TASK TO CARRY OUT:
Write out exactly the lines from the one containing "purple L-shape: rotated 50 degrees clockwise" through the last line of the records below, and no others.

Stored data:
>>
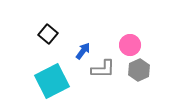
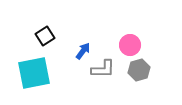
black square: moved 3 px left, 2 px down; rotated 18 degrees clockwise
gray hexagon: rotated 10 degrees clockwise
cyan square: moved 18 px left, 8 px up; rotated 16 degrees clockwise
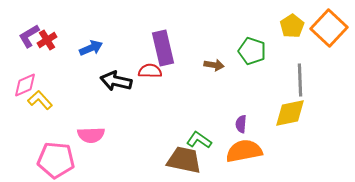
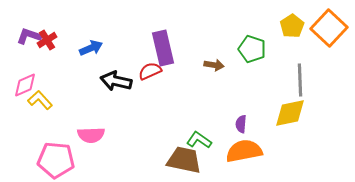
purple L-shape: rotated 50 degrees clockwise
green pentagon: moved 2 px up
red semicircle: rotated 25 degrees counterclockwise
<<
EXERCISE RESPONSE:
purple L-shape: rotated 50 degrees clockwise
green pentagon: moved 2 px up
red semicircle: rotated 25 degrees counterclockwise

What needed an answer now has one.